- _Material supplied_:
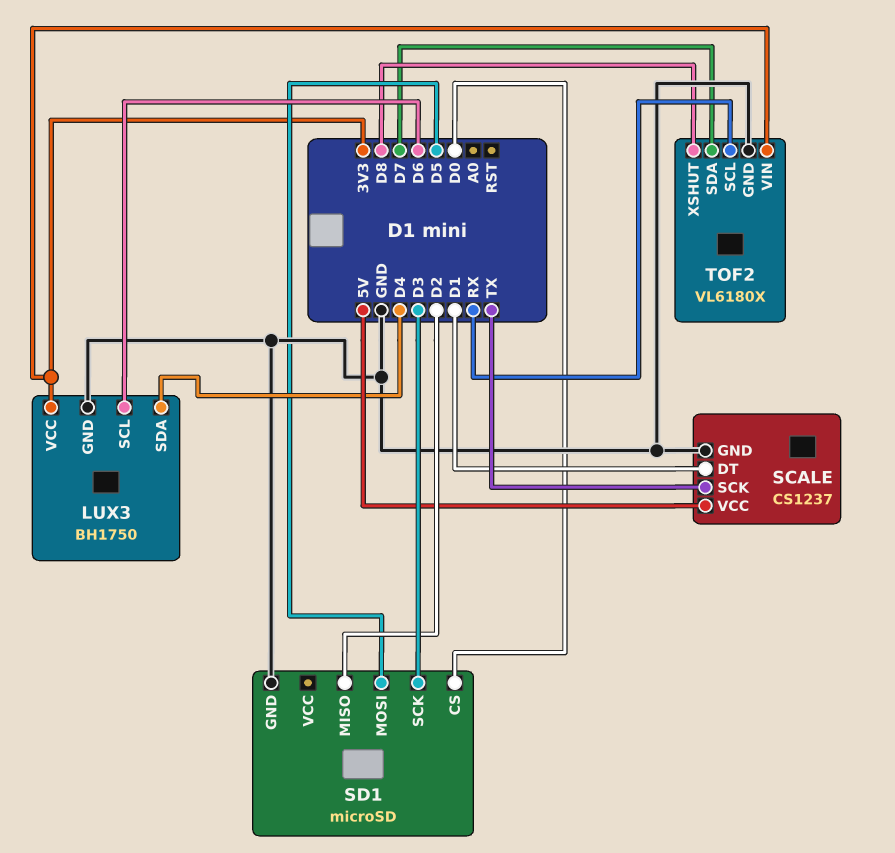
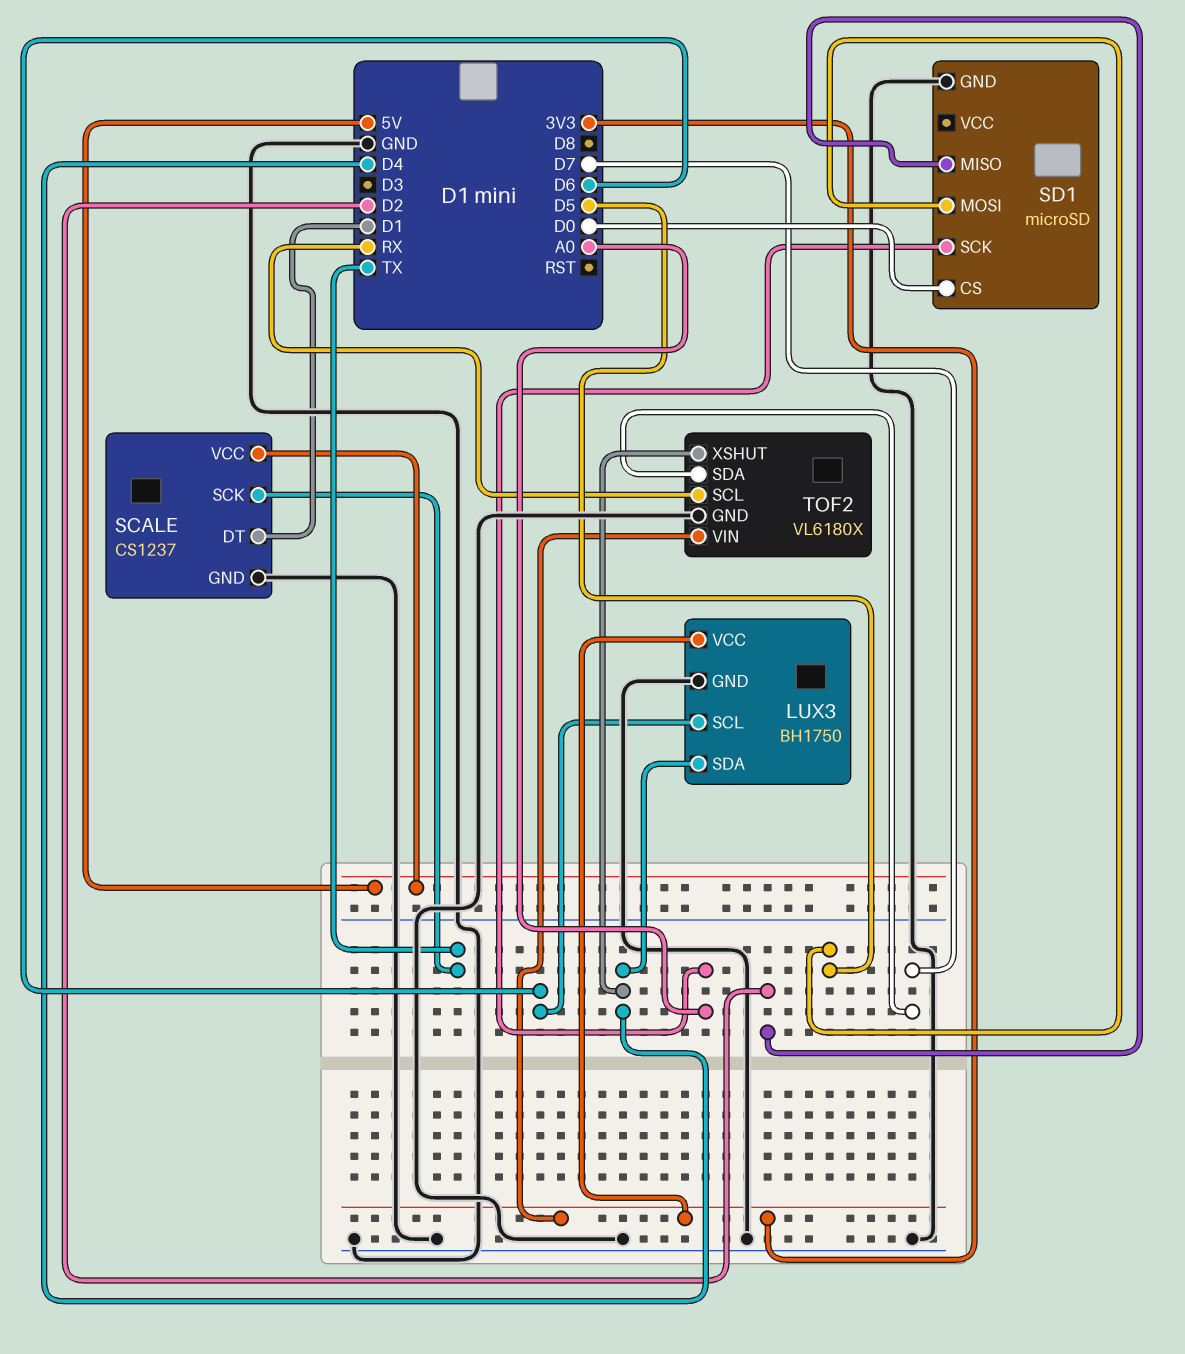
SD1 pin SCK: D3 -> A0
TOF2 pin XSHUT: D8 -> D4

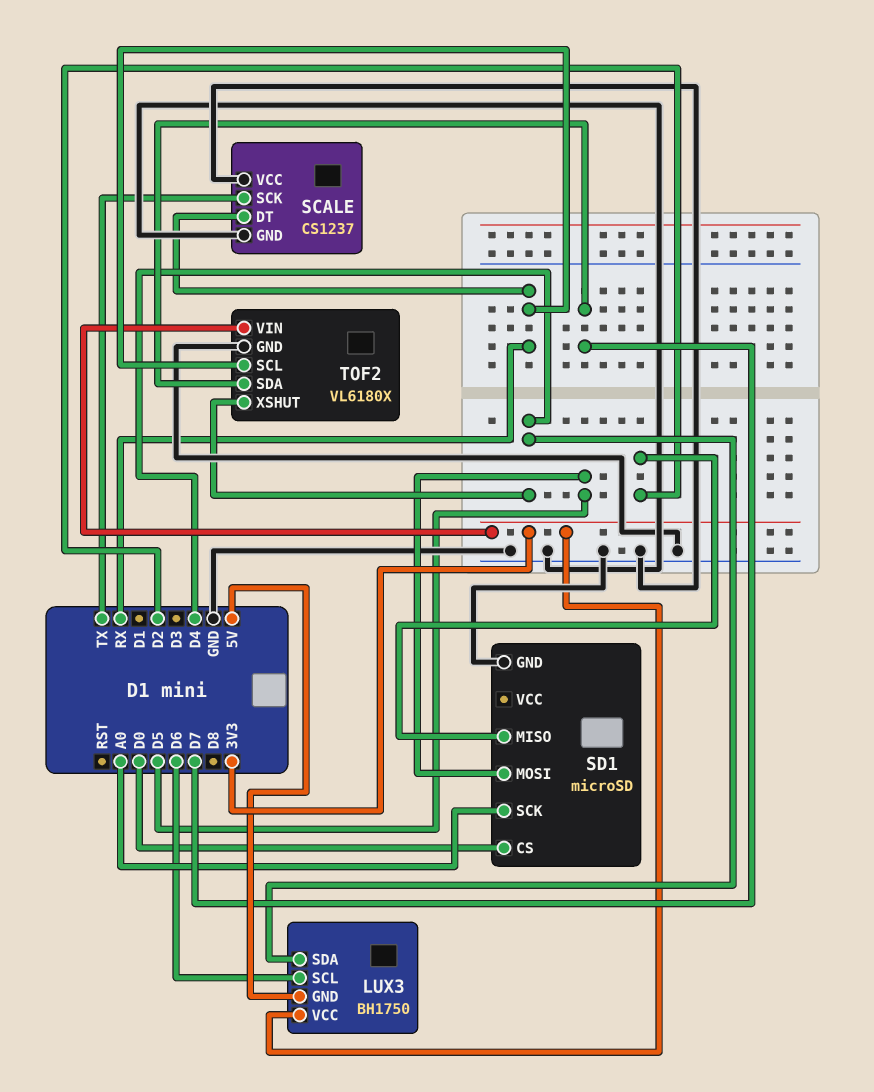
LUX3 pin GND: GND -> 5V
SCALE pin DT: D1 -> RX
SCALE pin VCC: 5V -> GND

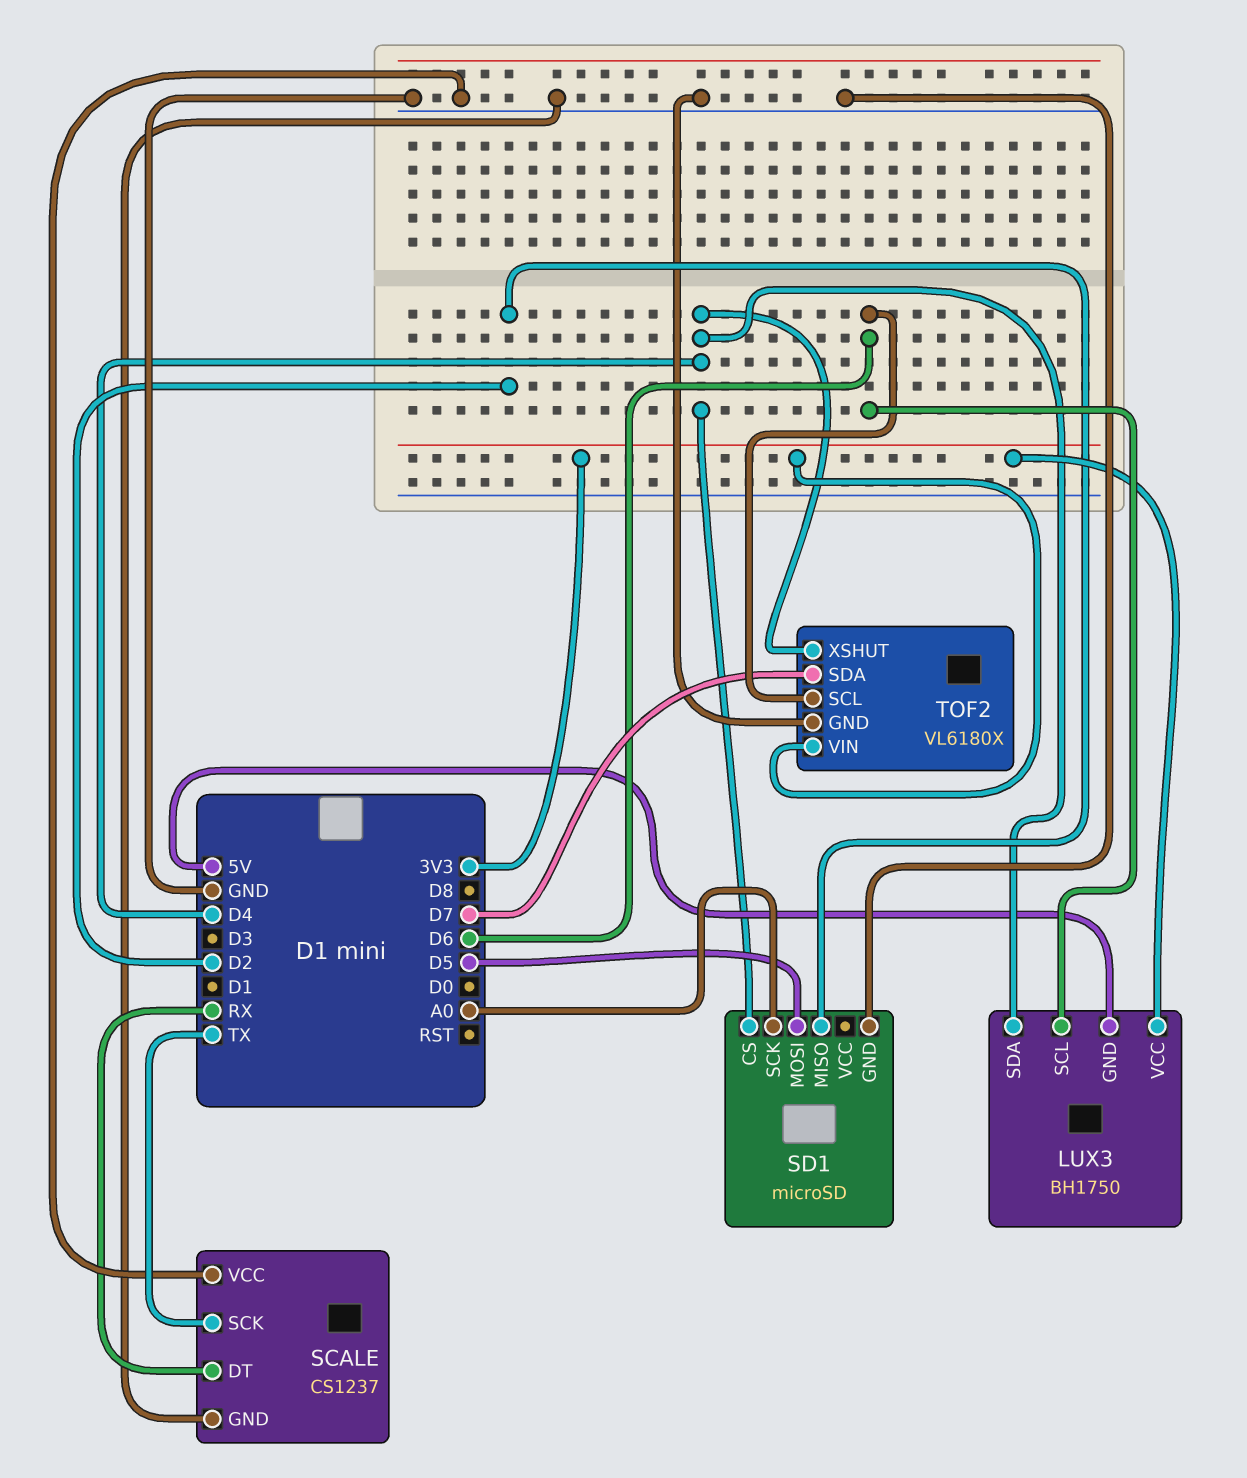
SD1 pin CS: D0 -> D4
TOF2 pin SCL: RX -> D6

- _What needs to be done_: Please print exactly the lines running from the line with "TOF2 pin XSHUT: D8 -> D4" through the final line of the material, and nothing more. Keep pictures out.

- _Exercise solution_:
TOF2 pin XSHUT: D8 -> D4

LUX3 pin GND: GND -> 5V
SCALE pin DT: D1 -> RX
SCALE pin VCC: 5V -> GND

SD1 pin CS: D0 -> D4
TOF2 pin SCL: RX -> D6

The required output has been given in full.